# How to complete this task
When you reach the line containing "(555, 202) = (341, 473): red" in the entries below, please begin setting down lines exactly, stop only after the last one, and add nothing else.
Supplied entries section start
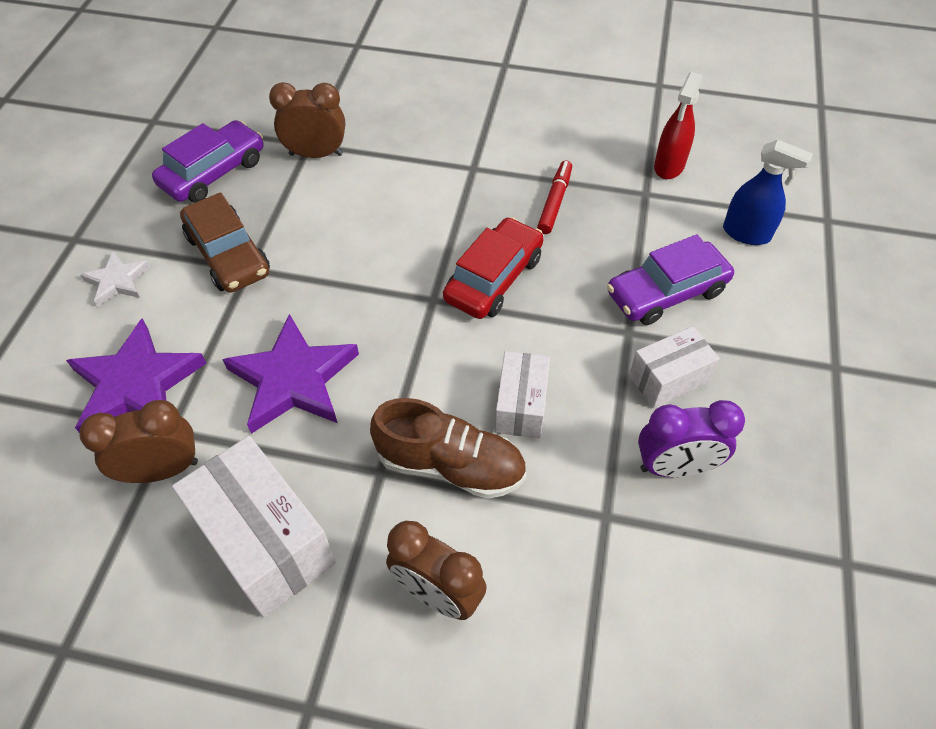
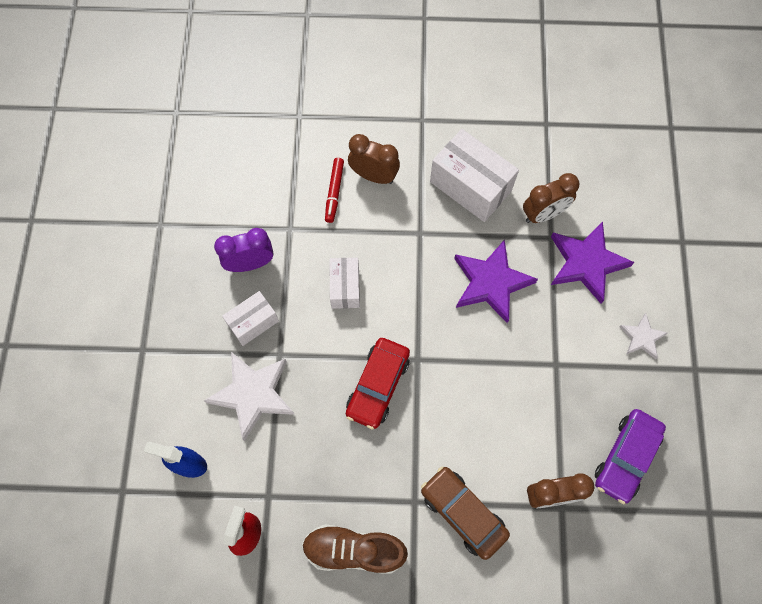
camera: 170 degrees right, 15 degrees up
(228, 255) = (576, 374): brown car -> brown car (463, 513)
(450, 465) = (381, 243): brown shoe -> brown shoe (354, 550)
(555, 202) = (341, 473): red marker -> red marker (334, 192)
(666, 292) = (253, 394): purple car -> white star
Supplied entries section end
# Written reply
(555, 202) = (341, 473): red marker -> red marker (334, 192)
(666, 292) = (253, 394): purple car -> white star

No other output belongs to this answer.